Copy out every line of the records where the string "camera" occurs.

---*---

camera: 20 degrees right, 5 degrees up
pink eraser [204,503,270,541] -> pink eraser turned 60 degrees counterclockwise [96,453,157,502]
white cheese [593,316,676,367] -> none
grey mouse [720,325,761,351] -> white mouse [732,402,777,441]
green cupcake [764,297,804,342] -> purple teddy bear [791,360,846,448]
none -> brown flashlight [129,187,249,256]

---*---

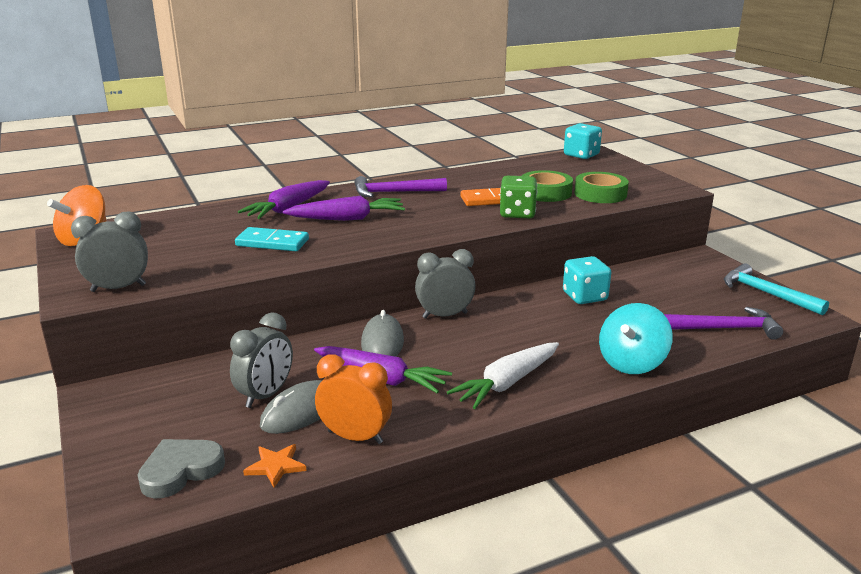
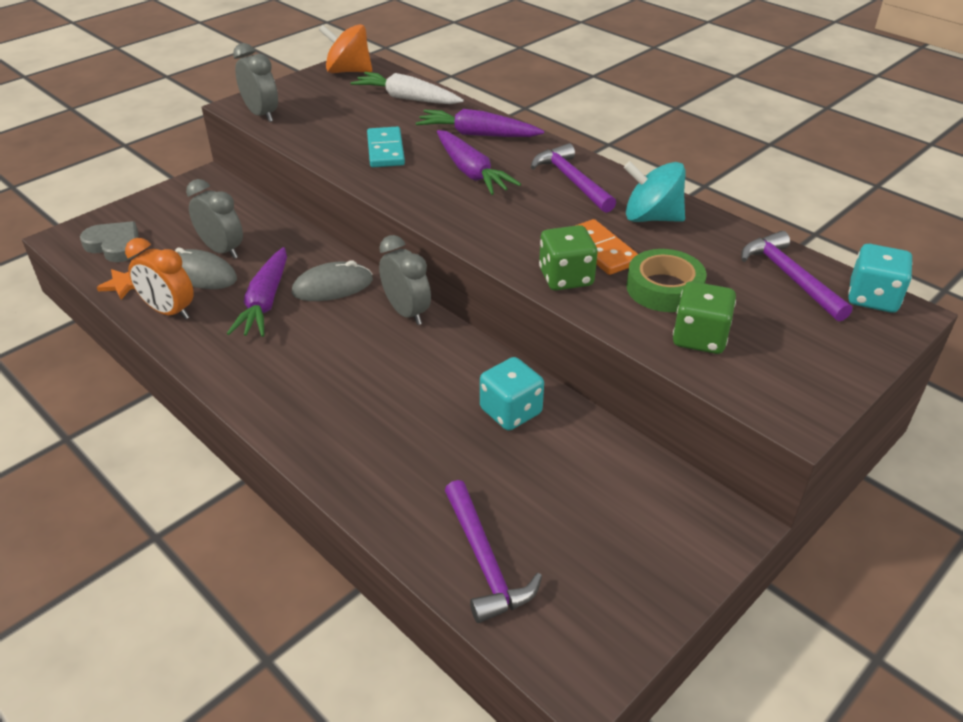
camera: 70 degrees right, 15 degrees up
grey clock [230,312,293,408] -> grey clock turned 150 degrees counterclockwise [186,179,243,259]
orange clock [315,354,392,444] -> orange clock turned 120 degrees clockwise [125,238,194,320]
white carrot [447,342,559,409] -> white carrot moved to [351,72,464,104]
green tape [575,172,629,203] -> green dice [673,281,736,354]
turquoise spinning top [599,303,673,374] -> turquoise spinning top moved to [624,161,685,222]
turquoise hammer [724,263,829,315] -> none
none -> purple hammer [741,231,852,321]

---*---

### Exercise response
camera: 20 degrees right, 5 degrees up
camera: 70 degrees right, 15 degrees up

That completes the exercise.